* Records to use:
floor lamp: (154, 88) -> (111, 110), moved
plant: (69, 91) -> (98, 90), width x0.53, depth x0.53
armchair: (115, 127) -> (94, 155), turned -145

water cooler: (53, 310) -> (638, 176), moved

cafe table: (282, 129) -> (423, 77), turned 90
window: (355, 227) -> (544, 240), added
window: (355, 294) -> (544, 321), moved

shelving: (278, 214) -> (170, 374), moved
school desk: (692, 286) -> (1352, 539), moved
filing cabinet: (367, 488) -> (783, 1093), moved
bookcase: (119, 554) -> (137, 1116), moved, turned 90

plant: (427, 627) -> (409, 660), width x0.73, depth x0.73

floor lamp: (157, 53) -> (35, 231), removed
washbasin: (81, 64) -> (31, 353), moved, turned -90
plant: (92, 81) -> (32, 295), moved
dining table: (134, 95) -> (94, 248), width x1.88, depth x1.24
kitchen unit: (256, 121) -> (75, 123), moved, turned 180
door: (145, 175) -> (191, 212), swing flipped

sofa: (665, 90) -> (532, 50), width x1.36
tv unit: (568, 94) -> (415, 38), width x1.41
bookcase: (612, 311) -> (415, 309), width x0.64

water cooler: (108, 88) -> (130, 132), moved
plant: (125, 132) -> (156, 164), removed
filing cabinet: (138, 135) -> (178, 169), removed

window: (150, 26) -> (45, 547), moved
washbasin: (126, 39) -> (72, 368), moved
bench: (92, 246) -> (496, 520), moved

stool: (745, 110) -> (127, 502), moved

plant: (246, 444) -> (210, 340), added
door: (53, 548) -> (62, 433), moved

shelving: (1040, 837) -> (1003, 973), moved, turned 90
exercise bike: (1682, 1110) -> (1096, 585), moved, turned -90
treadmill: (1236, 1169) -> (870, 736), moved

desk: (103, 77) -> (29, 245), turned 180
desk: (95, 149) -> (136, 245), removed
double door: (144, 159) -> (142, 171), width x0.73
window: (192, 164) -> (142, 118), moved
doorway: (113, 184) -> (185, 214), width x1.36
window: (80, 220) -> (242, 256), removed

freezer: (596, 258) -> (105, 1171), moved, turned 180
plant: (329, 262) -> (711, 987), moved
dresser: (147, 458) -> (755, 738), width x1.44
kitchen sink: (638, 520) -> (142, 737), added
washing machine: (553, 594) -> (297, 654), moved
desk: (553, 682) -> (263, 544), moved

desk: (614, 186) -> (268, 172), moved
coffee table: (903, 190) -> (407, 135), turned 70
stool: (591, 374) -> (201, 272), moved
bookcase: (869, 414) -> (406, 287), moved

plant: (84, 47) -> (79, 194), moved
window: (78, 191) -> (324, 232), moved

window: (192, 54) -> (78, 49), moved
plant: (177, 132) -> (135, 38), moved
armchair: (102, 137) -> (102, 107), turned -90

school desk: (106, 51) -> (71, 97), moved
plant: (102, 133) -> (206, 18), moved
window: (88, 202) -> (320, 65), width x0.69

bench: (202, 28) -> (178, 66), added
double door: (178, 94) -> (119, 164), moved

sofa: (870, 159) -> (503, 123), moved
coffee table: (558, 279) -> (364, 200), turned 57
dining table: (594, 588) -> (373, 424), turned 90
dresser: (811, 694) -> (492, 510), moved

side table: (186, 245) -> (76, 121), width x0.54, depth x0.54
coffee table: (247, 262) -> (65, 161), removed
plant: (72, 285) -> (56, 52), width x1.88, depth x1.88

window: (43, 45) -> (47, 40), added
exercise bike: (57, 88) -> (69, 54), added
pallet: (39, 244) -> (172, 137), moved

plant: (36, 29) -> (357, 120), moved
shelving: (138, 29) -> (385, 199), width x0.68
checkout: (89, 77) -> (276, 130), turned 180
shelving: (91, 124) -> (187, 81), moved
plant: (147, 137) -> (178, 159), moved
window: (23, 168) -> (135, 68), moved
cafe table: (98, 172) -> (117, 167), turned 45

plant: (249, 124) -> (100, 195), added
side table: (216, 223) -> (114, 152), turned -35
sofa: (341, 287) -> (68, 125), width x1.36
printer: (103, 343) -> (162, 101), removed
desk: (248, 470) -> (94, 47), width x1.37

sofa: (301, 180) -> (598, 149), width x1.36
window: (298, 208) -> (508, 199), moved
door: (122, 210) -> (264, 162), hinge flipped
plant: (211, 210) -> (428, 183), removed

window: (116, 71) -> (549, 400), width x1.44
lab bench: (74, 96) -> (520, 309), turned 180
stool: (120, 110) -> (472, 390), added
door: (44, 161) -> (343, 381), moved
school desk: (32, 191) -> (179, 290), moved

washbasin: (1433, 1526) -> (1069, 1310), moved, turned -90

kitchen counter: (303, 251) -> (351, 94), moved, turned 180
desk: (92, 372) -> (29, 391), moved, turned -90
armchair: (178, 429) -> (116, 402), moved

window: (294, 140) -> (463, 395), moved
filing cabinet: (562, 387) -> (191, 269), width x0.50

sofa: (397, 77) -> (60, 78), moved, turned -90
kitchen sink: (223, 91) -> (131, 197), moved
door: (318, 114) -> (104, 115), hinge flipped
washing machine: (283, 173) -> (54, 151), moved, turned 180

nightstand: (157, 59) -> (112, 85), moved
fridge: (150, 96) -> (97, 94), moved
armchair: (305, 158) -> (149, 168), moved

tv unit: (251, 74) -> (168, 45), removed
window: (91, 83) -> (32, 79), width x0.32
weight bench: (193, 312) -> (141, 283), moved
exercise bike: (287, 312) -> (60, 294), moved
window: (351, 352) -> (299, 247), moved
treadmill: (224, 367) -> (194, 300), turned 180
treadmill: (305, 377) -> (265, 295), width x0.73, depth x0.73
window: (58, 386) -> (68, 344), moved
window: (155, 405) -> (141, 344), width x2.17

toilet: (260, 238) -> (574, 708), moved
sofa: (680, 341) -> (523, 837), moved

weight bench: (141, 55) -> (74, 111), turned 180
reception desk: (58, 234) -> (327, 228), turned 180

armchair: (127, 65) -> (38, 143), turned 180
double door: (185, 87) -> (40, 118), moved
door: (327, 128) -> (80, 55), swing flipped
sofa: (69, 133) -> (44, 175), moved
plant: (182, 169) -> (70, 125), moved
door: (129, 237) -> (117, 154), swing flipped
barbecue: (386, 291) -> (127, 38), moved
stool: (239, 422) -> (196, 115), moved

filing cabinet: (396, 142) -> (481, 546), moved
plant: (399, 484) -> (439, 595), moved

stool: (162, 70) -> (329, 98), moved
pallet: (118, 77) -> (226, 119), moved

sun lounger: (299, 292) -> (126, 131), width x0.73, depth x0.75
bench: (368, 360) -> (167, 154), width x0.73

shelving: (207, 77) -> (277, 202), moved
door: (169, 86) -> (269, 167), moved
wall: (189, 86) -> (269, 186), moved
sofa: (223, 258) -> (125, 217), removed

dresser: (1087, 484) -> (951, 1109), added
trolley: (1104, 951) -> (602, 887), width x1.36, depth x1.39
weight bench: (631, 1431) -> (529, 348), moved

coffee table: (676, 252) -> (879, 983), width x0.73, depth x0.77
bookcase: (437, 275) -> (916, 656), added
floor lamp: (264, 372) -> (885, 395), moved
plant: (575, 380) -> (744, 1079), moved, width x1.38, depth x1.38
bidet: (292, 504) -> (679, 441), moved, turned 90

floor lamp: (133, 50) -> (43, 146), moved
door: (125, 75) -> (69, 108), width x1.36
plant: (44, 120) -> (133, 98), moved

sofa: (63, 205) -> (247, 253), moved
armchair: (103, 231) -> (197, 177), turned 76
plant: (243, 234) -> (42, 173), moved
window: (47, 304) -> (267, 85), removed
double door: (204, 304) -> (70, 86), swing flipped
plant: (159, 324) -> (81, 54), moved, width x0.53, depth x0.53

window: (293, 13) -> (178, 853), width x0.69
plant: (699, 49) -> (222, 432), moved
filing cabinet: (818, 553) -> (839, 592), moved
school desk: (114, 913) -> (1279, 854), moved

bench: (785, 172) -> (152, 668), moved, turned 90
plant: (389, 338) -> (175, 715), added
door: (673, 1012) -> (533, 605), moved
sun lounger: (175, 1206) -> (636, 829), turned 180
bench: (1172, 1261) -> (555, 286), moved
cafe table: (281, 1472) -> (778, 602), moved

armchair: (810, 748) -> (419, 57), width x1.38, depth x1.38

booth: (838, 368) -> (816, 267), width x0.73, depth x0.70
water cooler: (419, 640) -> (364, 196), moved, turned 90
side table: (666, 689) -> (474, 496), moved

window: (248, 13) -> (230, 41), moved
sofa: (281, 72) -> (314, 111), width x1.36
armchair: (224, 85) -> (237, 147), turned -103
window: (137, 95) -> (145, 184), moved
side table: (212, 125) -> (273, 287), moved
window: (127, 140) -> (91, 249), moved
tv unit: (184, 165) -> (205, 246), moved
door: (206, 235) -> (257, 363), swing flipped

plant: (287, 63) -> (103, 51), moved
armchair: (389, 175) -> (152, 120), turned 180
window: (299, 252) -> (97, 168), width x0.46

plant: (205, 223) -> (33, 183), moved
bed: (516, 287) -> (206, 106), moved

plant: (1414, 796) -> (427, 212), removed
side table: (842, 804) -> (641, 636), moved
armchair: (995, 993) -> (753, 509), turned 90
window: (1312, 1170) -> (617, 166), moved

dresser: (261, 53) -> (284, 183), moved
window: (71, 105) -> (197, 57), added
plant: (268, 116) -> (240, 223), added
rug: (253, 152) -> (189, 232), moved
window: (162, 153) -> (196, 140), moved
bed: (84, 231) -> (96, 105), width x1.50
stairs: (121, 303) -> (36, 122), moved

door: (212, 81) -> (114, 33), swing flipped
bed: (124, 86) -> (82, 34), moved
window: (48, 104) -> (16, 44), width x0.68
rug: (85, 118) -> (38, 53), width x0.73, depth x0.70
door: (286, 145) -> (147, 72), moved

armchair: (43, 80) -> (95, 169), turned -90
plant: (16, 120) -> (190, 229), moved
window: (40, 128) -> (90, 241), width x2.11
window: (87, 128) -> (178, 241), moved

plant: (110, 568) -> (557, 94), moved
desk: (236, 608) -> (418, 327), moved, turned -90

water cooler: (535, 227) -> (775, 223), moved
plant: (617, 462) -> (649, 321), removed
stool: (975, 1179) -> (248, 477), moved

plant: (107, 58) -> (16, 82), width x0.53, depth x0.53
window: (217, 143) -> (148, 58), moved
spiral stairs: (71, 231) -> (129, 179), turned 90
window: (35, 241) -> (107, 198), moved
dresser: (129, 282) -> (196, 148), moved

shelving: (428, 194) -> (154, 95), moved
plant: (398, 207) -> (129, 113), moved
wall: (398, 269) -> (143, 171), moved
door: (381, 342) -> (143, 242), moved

* Directions: Among the lines above, count those containing the word "school" and give nothing but the result.

* Written answer: 4